WHAT YOU SHOULD DO -
Once you have read the records below, restate them word for word.

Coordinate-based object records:
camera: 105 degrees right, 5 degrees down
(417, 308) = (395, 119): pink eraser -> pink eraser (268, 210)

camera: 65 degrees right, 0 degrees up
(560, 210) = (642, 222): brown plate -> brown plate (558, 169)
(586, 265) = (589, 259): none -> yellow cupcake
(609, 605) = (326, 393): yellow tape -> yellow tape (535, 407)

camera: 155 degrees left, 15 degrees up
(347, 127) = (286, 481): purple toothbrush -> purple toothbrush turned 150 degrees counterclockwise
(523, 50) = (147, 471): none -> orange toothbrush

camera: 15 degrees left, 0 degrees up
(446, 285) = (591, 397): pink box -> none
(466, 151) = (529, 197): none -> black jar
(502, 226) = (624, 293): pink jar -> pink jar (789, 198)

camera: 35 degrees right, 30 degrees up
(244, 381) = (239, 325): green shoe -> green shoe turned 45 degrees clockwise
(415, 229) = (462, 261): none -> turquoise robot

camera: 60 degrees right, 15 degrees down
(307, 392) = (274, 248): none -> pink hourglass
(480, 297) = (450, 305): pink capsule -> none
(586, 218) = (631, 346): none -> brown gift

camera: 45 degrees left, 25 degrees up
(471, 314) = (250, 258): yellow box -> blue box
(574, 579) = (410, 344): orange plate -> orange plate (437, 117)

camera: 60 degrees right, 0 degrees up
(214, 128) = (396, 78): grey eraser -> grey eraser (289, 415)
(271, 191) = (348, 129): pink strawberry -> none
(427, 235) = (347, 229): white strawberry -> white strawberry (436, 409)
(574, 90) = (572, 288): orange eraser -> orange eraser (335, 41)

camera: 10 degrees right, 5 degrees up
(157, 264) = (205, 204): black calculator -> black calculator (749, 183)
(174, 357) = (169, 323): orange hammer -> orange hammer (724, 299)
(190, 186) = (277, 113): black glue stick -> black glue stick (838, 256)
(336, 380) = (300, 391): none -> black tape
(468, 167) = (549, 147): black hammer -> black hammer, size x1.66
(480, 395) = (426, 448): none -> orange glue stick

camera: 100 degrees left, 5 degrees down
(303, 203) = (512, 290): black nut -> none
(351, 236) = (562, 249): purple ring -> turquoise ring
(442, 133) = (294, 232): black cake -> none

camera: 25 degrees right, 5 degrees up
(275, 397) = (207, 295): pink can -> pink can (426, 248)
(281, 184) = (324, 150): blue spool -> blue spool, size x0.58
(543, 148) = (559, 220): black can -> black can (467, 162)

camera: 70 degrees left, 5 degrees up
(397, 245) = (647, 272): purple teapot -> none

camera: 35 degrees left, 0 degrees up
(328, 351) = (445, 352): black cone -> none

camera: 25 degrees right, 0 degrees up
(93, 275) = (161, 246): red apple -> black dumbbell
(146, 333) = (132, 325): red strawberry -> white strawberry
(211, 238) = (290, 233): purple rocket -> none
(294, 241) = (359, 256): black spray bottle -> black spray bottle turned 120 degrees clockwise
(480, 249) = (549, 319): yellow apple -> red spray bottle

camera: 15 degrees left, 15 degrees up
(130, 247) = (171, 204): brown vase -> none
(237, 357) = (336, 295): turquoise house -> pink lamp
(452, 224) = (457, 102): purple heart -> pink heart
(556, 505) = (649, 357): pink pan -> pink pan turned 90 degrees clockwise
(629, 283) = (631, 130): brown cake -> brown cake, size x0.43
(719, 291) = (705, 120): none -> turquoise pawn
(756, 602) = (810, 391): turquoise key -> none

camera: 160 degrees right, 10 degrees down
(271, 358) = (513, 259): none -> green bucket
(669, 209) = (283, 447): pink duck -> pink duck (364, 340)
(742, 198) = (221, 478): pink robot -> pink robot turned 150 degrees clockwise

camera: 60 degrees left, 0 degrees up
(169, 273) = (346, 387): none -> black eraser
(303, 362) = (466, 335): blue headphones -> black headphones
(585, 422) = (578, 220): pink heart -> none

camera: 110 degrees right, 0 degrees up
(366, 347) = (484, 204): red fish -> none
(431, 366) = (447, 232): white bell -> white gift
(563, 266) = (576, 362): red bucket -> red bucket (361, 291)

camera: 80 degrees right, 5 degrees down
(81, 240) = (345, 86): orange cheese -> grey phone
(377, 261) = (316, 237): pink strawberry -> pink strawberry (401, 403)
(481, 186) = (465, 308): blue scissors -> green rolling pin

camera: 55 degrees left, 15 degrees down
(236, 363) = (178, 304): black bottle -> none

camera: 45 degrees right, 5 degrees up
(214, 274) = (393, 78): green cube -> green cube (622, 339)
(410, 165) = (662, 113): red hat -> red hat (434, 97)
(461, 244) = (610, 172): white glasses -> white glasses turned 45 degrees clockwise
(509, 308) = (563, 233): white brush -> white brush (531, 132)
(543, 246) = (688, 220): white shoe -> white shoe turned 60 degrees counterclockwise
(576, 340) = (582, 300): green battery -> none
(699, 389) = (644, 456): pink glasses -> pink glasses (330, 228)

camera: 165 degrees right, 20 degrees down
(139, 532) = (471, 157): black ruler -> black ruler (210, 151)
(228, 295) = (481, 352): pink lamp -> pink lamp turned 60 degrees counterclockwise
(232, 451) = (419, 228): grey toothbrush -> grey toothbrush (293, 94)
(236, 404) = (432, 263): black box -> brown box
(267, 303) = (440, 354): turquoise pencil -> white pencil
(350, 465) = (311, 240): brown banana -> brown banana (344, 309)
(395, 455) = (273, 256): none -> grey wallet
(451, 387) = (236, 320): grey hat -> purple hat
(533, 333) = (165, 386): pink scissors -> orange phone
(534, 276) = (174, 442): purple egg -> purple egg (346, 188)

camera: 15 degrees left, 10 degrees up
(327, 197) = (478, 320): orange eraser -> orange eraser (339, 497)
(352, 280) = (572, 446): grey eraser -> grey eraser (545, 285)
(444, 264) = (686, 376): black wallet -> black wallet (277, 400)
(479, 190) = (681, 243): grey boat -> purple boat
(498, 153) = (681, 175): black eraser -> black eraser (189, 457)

FINISHED TASK -
camera: 105 degrees right, 5 degrees down
(417, 308) = (395, 119): pink eraser -> pink eraser (268, 210)

camera: 65 degrees right, 0 degrees up
(560, 210) = (642, 222): brown plate -> brown plate (558, 169)
(586, 265) = (589, 259): none -> yellow cupcake
(609, 605) = (326, 393): yellow tape -> yellow tape (535, 407)

camera: 155 degrees left, 15 degrees up
(347, 127) = (286, 481): purple toothbrush -> purple toothbrush turned 150 degrees counterclockwise
(523, 50) = (147, 471): none -> orange toothbrush

camera: 15 degrees left, 0 degrees up
(446, 285) = (591, 397): pink box -> none
(466, 151) = (529, 197): none -> black jar
(502, 226) = (624, 293): pink jar -> pink jar (789, 198)

camera: 35 degrees right, 30 degrees up
(244, 381) = (239, 325): green shoe -> green shoe turned 45 degrees clockwise
(415, 229) = (462, 261): none -> turquoise robot

camera: 60 degrees right, 15 degrees down
(307, 392) = (274, 248): none -> pink hourglass
(480, 297) = (450, 305): pink capsule -> none
(586, 218) = (631, 346): none -> brown gift

camera: 45 degrees left, 25 degrees up
(471, 314) = (250, 258): yellow box -> blue box
(574, 579) = (410, 344): orange plate -> orange plate (437, 117)

camera: 60 degrees right, 0 degrees up
(214, 128) = (396, 78): grey eraser -> grey eraser (289, 415)
(271, 191) = (348, 129): pink strawberry -> none
(427, 235) = (347, 229): white strawberry -> white strawberry (436, 409)
(574, 90) = (572, 288): orange eraser -> orange eraser (335, 41)

camera: 10 degrees right, 5 degrees up
(157, 264) = (205, 204): black calculator -> black calculator (749, 183)
(174, 357) = (169, 323): orange hammer -> orange hammer (724, 299)
(190, 186) = (277, 113): black glue stick -> black glue stick (838, 256)
(336, 380) = (300, 391): none -> black tape
(468, 167) = (549, 147): black hammer -> black hammer, size x1.66
(480, 395) = (426, 448): none -> orange glue stick

camera: 100 degrees left, 5 degrees down
(303, 203) = (512, 290): black nut -> none
(351, 236) = (562, 249): purple ring -> turquoise ring
(442, 133) = (294, 232): black cake -> none

camera: 25 degrees right, 5 degrees up
(275, 397) = (207, 295): pink can -> pink can (426, 248)
(281, 184) = (324, 150): blue spool -> blue spool, size x0.58
(543, 148) = (559, 220): black can -> black can (467, 162)

camera: 70 degrees left, 5 degrees up
(397, 245) = (647, 272): purple teapot -> none

camera: 35 degrees left, 0 degrees up
(328, 351) = (445, 352): black cone -> none

camera: 25 degrees right, 0 degrees up
(93, 275) = (161, 246): red apple -> black dumbbell
(146, 333) = (132, 325): red strawberry -> white strawberry
(211, 238) = (290, 233): purple rocket -> none
(294, 241) = (359, 256): black spray bottle -> black spray bottle turned 120 degrees clockwise
(480, 249) = (549, 319): yellow apple -> red spray bottle

camera: 15 degrees left, 15 degrees up
(130, 247) = (171, 204): brown vase -> none
(237, 357) = (336, 295): turquoise house -> pink lamp
(452, 224) = (457, 102): purple heart -> pink heart
(556, 505) = (649, 357): pink pan -> pink pan turned 90 degrees clockwise
(629, 283) = (631, 130): brown cake -> brown cake, size x0.43
(719, 291) = (705, 120): none -> turquoise pawn
(756, 602) = (810, 391): turquoise key -> none

camera: 160 degrees right, 10 degrees down
(271, 358) = (513, 259): none -> green bucket
(669, 209) = (283, 447): pink duck -> pink duck (364, 340)
(742, 198) = (221, 478): pink robot -> pink robot turned 150 degrees clockwise

camera: 60 degrees left, 0 degrees up
(169, 273) = (346, 387): none -> black eraser
(303, 362) = (466, 335): blue headphones -> black headphones
(585, 422) = (578, 220): pink heart -> none

camera: 110 degrees right, 0 degrees up
(366, 347) = (484, 204): red fish -> none
(431, 366) = (447, 232): white bell -> white gift
(563, 266) = (576, 362): red bucket -> red bucket (361, 291)

camera: 80 degrees right, 5 degrees down
(81, 240) = (345, 86): orange cheese -> grey phone
(377, 261) = (316, 237): pink strawberry -> pink strawberry (401, 403)
(481, 186) = (465, 308): blue scissors -> green rolling pin

camera: 55 degrees left, 15 degrees down
(236, 363) = (178, 304): black bottle -> none

camera: 45 degrees right, 5 degrees up
(214, 274) = (393, 78): green cube -> green cube (622, 339)
(410, 165) = (662, 113): red hat -> red hat (434, 97)
(461, 244) = (610, 172): white glasses -> white glasses turned 45 degrees clockwise
(509, 308) = (563, 233): white brush -> white brush (531, 132)
(543, 246) = (688, 220): white shoe -> white shoe turned 60 degrees counterclockwise
(576, 340) = (582, 300): green battery -> none
(699, 389) = (644, 456): pink glasses -> pink glasses (330, 228)

camera: 165 degrees right, 20 degrees down
(139, 532) = (471, 157): black ruler -> black ruler (210, 151)
(228, 295) = (481, 352): pink lamp -> pink lamp turned 60 degrees counterclockwise
(232, 451) = (419, 228): grey toothbrush -> grey toothbrush (293, 94)
(236, 404) = (432, 263): black box -> brown box
(267, 303) = (440, 354): turquoise pencil -> white pencil
(350, 465) = (311, 240): brown banana -> brown banana (344, 309)
(395, 455) = (273, 256): none -> grey wallet
(451, 387) = (236, 320): grey hat -> purple hat
(533, 333) = (165, 386): pink scissors -> orange phone
(534, 276) = (174, 442): purple egg -> purple egg (346, 188)

camera: 15 degrees left, 10 degrees up
(327, 197) = (478, 320): orange eraser -> orange eraser (339, 497)
(352, 280) = (572, 446): grey eraser -> grey eraser (545, 285)
(444, 264) = (686, 376): black wallet -> black wallet (277, 400)
(479, 190) = (681, 243): grey boat -> purple boat
(498, 153) = (681, 175): black eraser -> black eraser (189, 457)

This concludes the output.